DIRECTIONS: Count the lines that contain the string "left" in the records beneath, and respond with the number only.
┌─ ENTRIES SUPPLIED
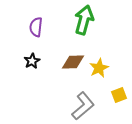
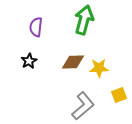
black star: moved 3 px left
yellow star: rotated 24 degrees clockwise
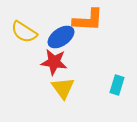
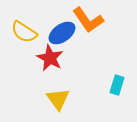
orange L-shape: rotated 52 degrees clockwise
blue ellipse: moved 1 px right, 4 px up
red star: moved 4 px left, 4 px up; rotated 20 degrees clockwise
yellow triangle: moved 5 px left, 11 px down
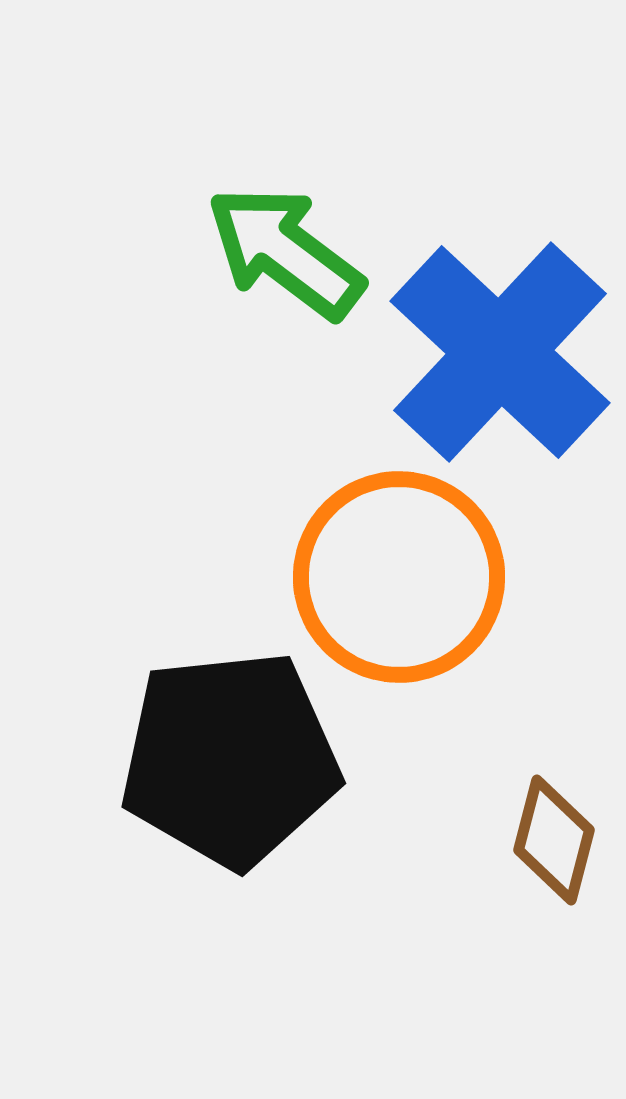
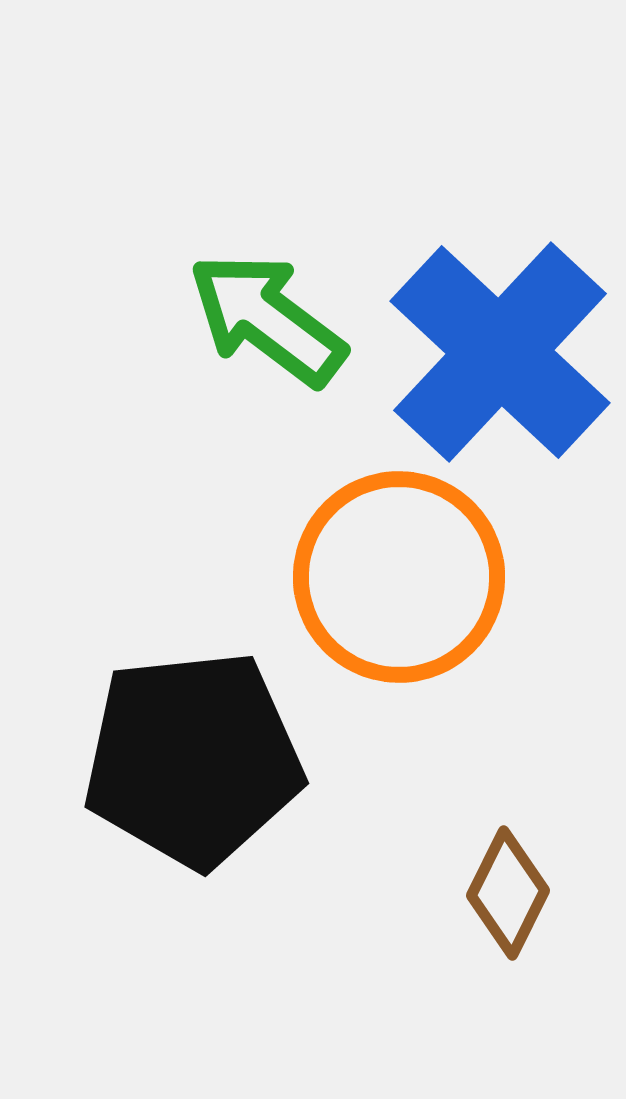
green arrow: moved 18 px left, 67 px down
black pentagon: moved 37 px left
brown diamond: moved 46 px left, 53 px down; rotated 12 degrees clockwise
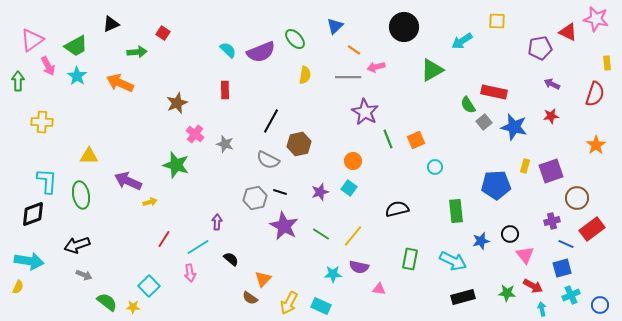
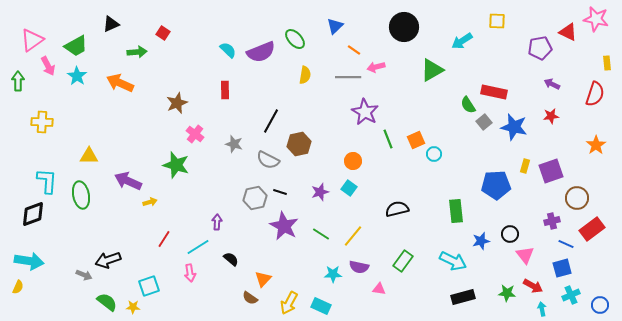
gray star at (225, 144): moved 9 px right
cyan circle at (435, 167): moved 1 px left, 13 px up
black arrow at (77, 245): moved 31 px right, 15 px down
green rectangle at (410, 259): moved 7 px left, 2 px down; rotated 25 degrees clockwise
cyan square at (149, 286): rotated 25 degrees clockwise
└─
ANSWER BOX: 8